▶ **Raw data**:
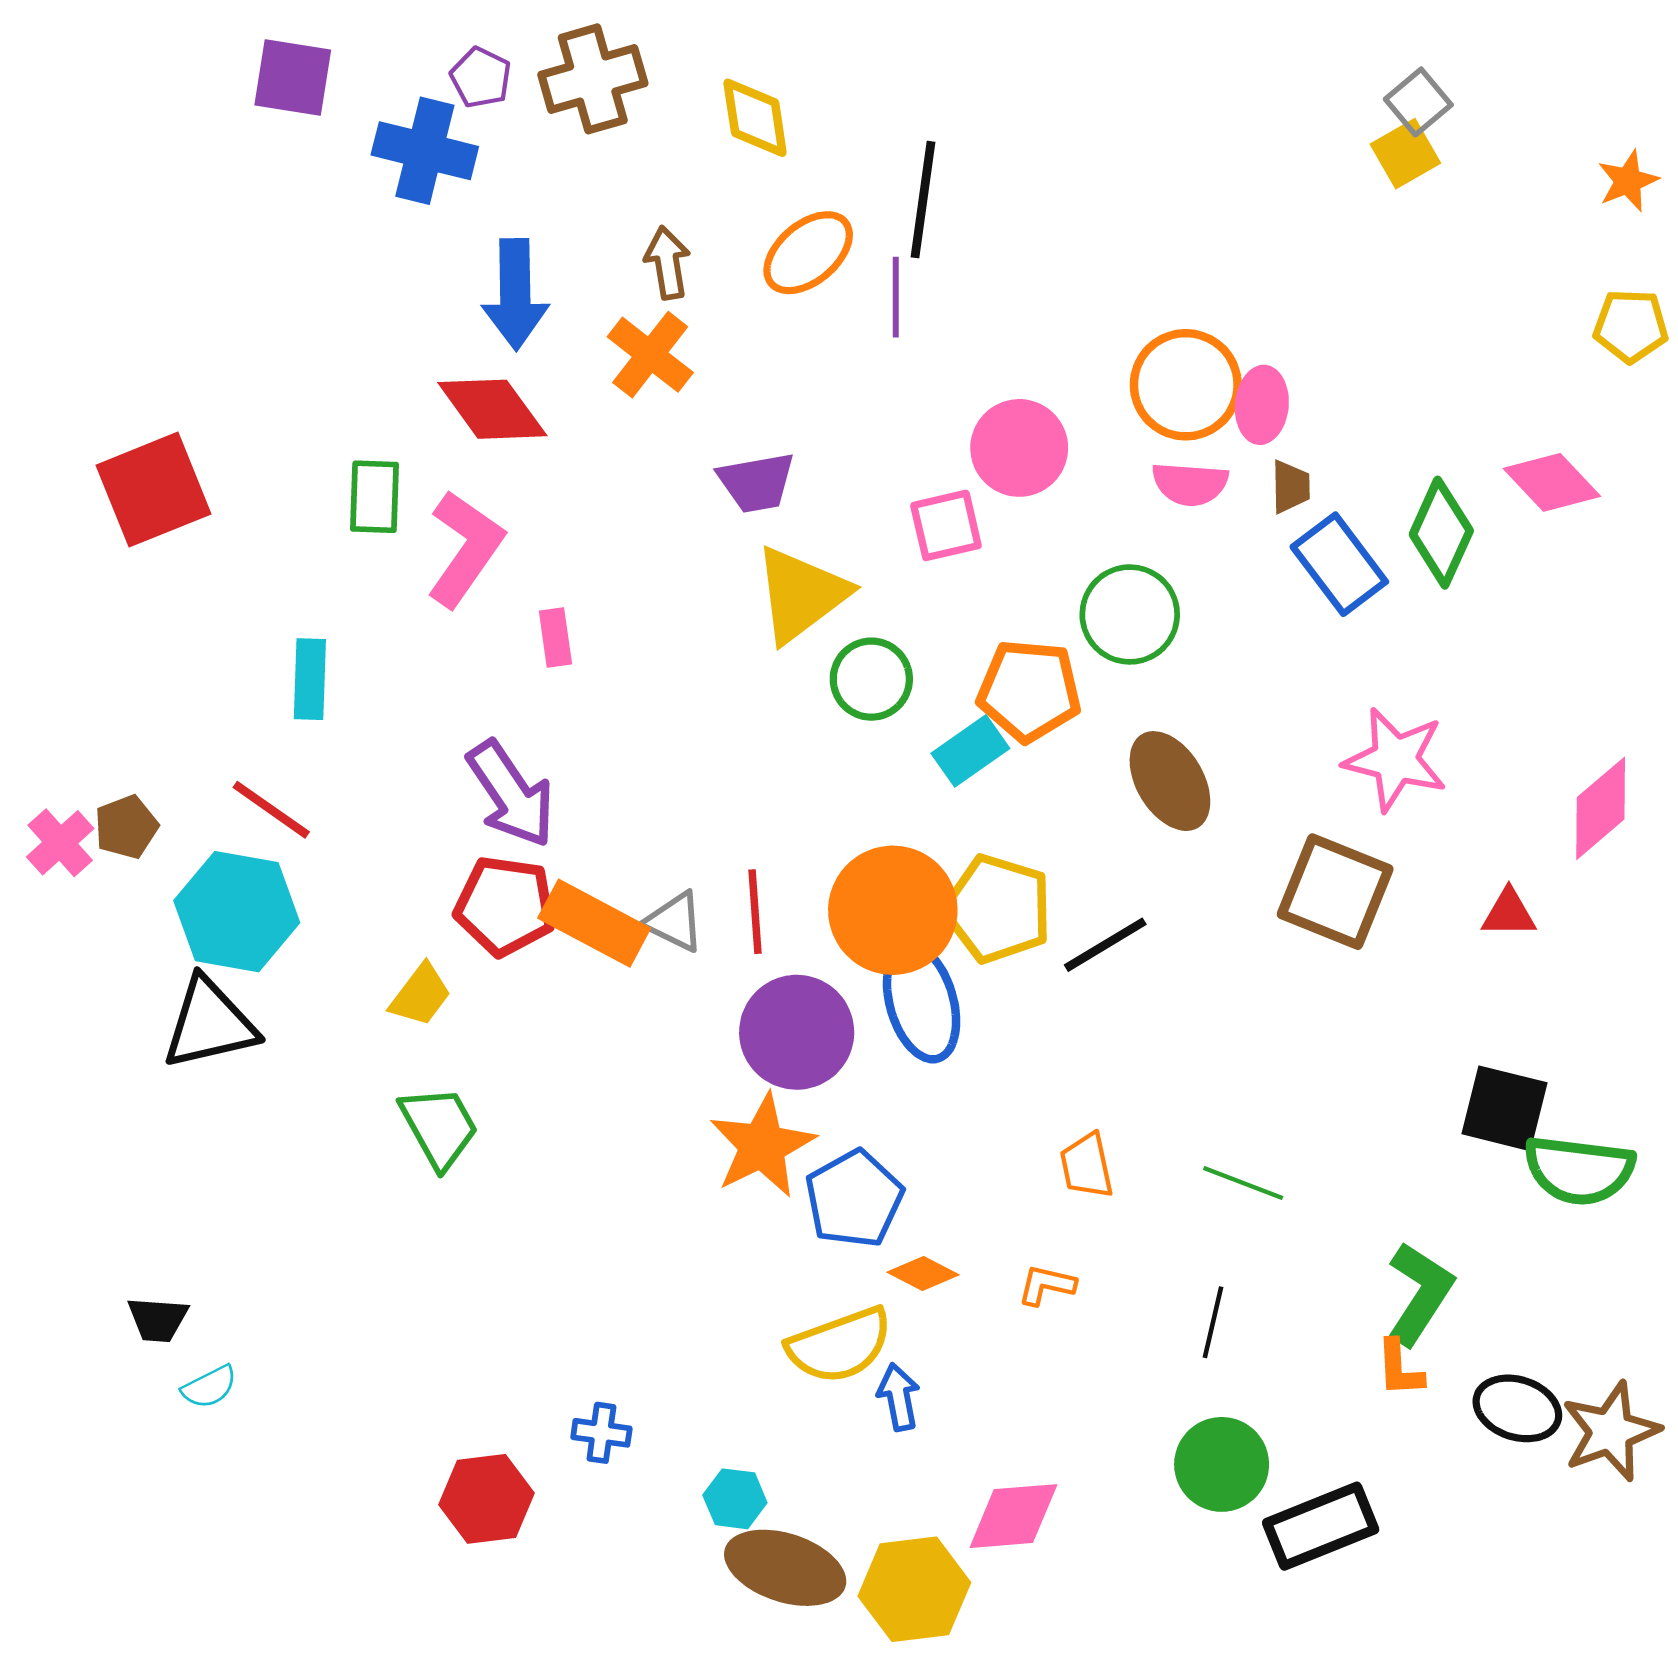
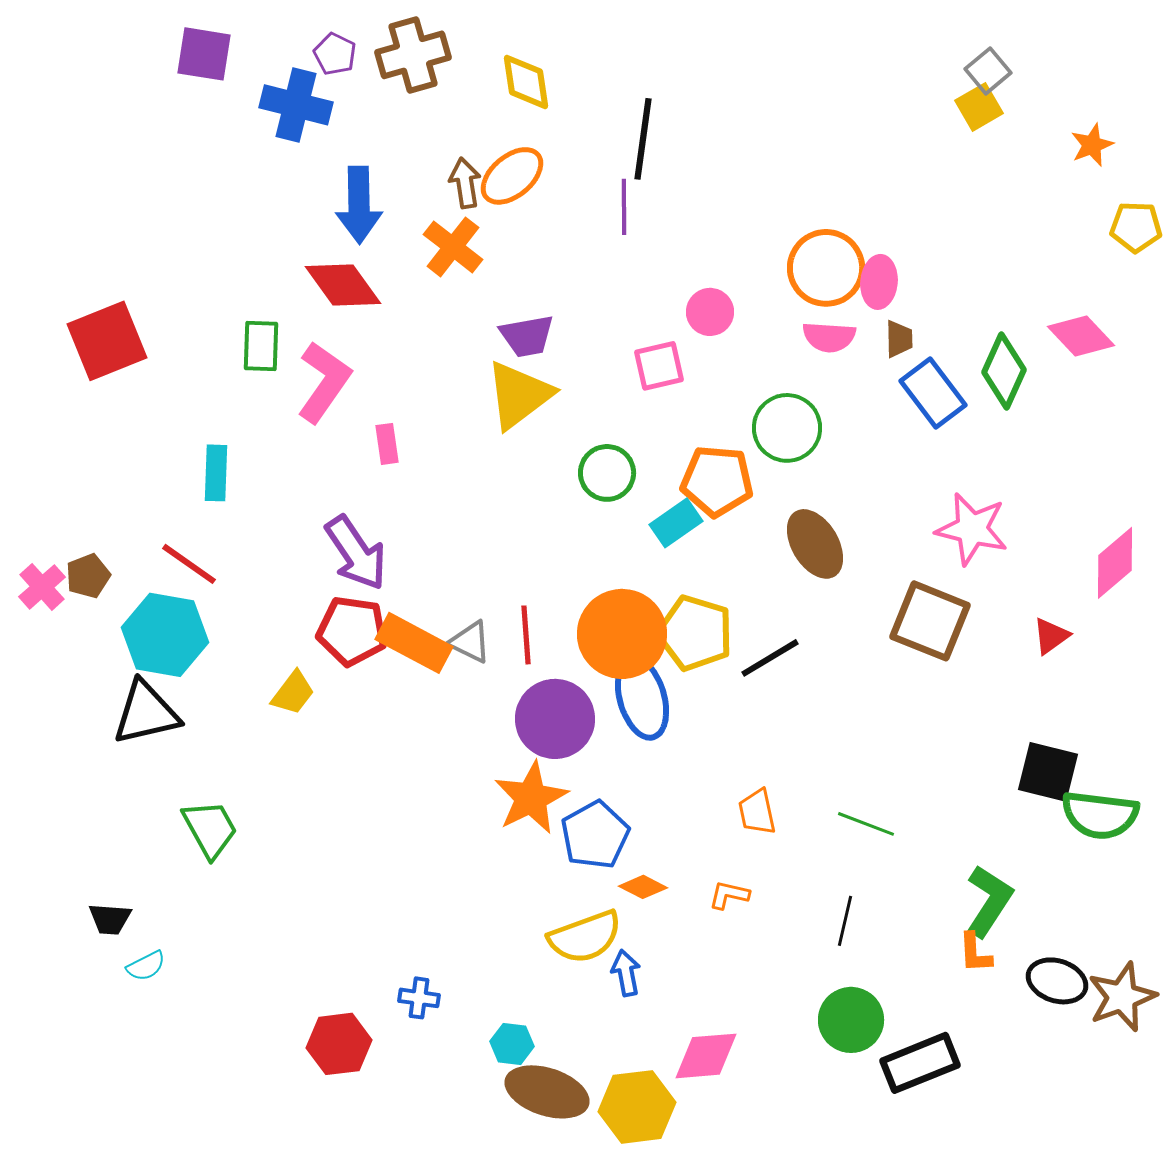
orange star: (1628, 181) -> (1092, 145), moved
orange ellipse: (808, 253) -> (512, 176), moved
pink circle: (1019, 448) -> (710, 312), size x0.7
yellow triangle: (801, 594) -> (519, 395), moved
red triangle: (1509, 913) -> (1051, 636), turned -36
green trapezoid: (439, 1127) -> (210, 829), moved

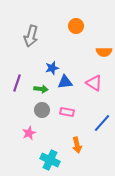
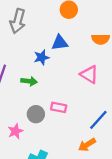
blue triangle: (65, 82) -> (60, 43), moved
gray circle: (42, 110) -> (36, 114), moved
orange arrow: (77, 145) -> (87, 145), moved, turned 70

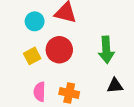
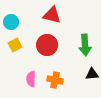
cyan circle: (35, 21) -> (11, 22), moved
yellow square: (32, 56) -> (15, 45), moved

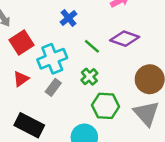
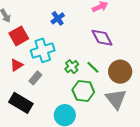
purple diamond: (125, 39) -> (102, 38), turned 40
green line: (92, 46) -> (93, 67), moved
gray rectangle: (53, 87) -> (35, 78), moved

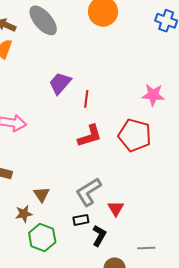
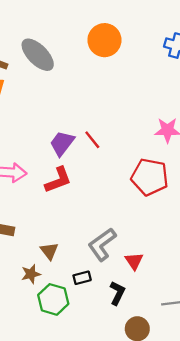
purple trapezoid: (60, 83) -> (62, 143), moved
red line: (86, 99) -> (92, 140), turned -42
red L-shape: (90, 136) -> (58, 180), moved
black rectangle: (81, 220) -> (82, 278), moved

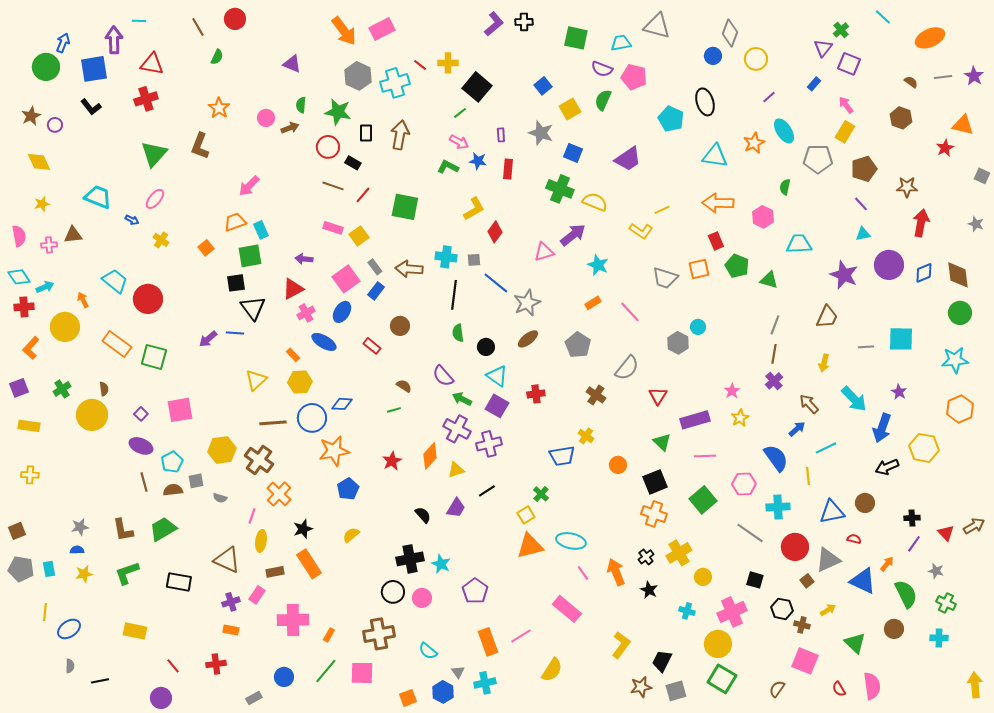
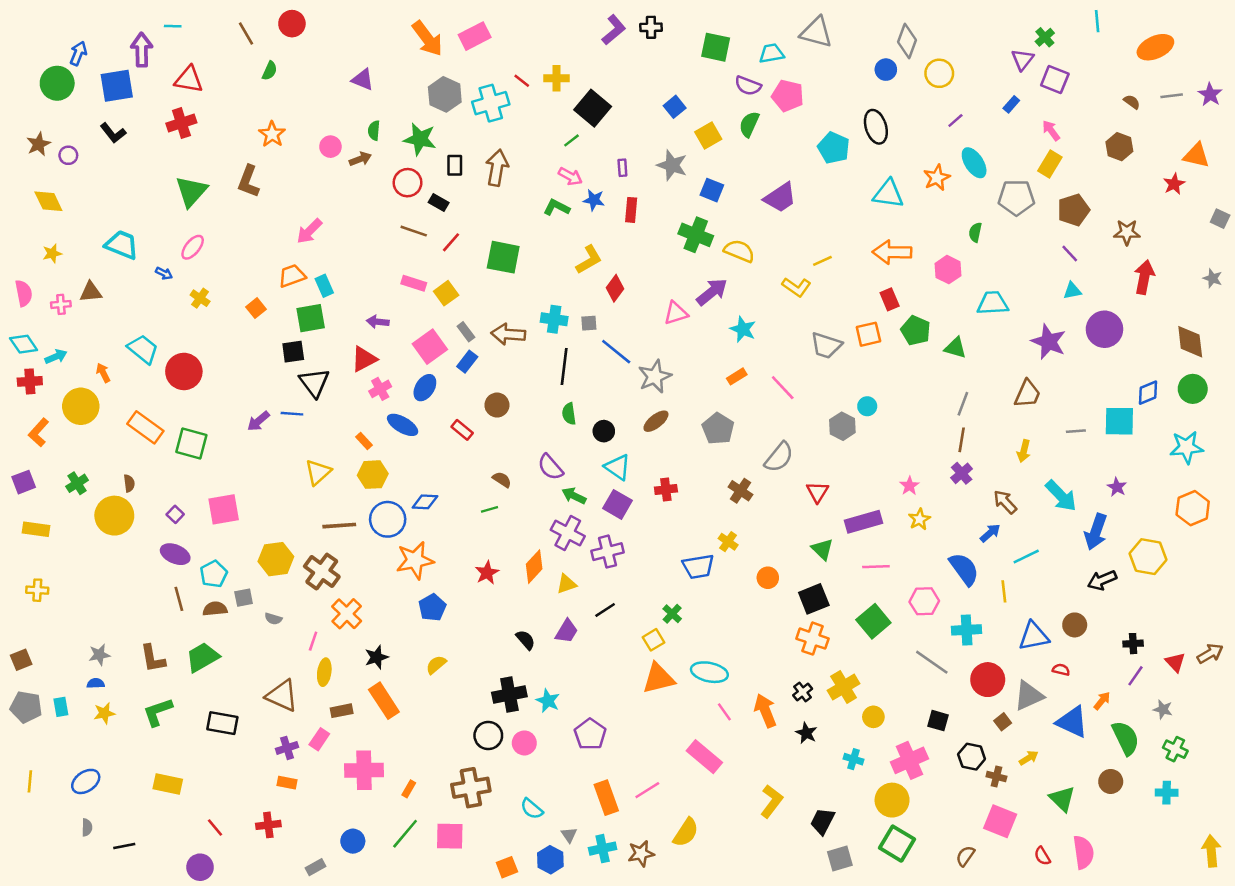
cyan line: (883, 17) -> (1097, 21), turned 42
blue diamond: (924, 273) -> (1148, 393), moved
yellow line: (45, 612) -> (30, 781), moved
brown star: (641, 687) -> (641, 854), moved

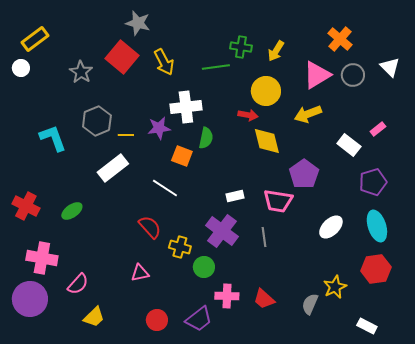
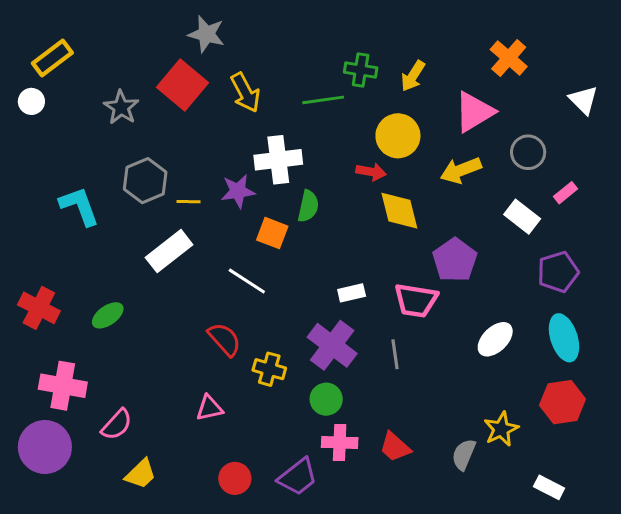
gray circle: (353, 75) -> (528, 152), moved
green circle: (204, 267) -> (326, 399), moved

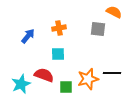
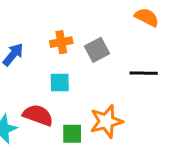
gray square: (98, 29) -> (97, 50), moved, turned -35
black line: (112, 73) -> (144, 73), moved

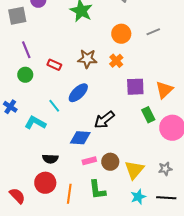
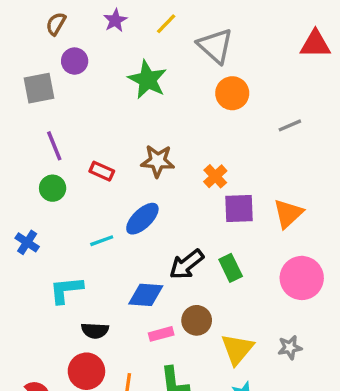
gray line: (153, 32) -> (290, 125), moved
orange circle: (121, 34) -> (232, 93), moved
orange cross: (116, 61) -> (215, 176), moved
cyan line: (54, 106) -> (102, 241), turned -72
green rectangle: (148, 115) -> (231, 268), moved
cyan L-shape: (35, 123) -> (66, 290), moved, turned -35
brown circle: (110, 162) -> (197, 320), moved

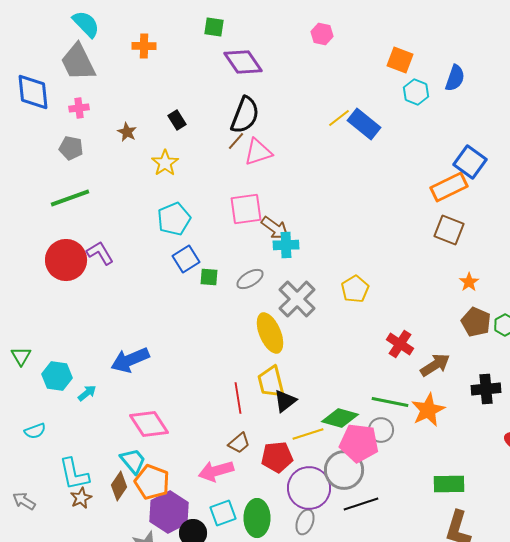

▶ **How to complete this task**: Copy every line of the records exactly as it is written, but not the pictures.

▶ **Answer for this exercise**:
orange star: (1628, 181) -> (1092, 145), moved
orange ellipse: (808, 253) -> (512, 176), moved
pink circle: (1019, 448) -> (710, 312), size x0.7
yellow triangle: (801, 594) -> (519, 395), moved
red triangle: (1509, 913) -> (1051, 636), turned -36
green trapezoid: (439, 1127) -> (210, 829), moved

blue triangle: (65, 82) -> (60, 43), moved
gray circle: (42, 110) -> (36, 114), moved
orange arrow: (77, 145) -> (87, 145), moved, turned 70

cyan circle: (35, 21) -> (11, 22), moved
yellow square: (32, 56) -> (15, 45), moved

purple diamond: (125, 39) -> (102, 38), turned 40
green line: (92, 46) -> (93, 67), moved
gray rectangle: (53, 87) -> (35, 78), moved

purple trapezoid: (60, 83) -> (62, 143), moved
red line: (86, 99) -> (92, 140), turned -42
red L-shape: (90, 136) -> (58, 180), moved
black rectangle: (81, 220) -> (82, 278), moved

cyan line: (883, 17) -> (1097, 21), turned 42
blue diamond: (924, 273) -> (1148, 393), moved
yellow line: (45, 612) -> (30, 781), moved
brown star: (641, 687) -> (641, 854), moved

gray circle: (353, 75) -> (528, 152), moved
green circle: (204, 267) -> (326, 399), moved

gray square: (98, 29) -> (97, 50), moved, turned -35
black line: (112, 73) -> (144, 73), moved

gray line: (153, 32) -> (290, 125), moved
orange circle: (121, 34) -> (232, 93), moved
orange cross: (116, 61) -> (215, 176), moved
cyan line: (54, 106) -> (102, 241), turned -72
green rectangle: (148, 115) -> (231, 268), moved
cyan L-shape: (35, 123) -> (66, 290), moved, turned -35
brown circle: (110, 162) -> (197, 320), moved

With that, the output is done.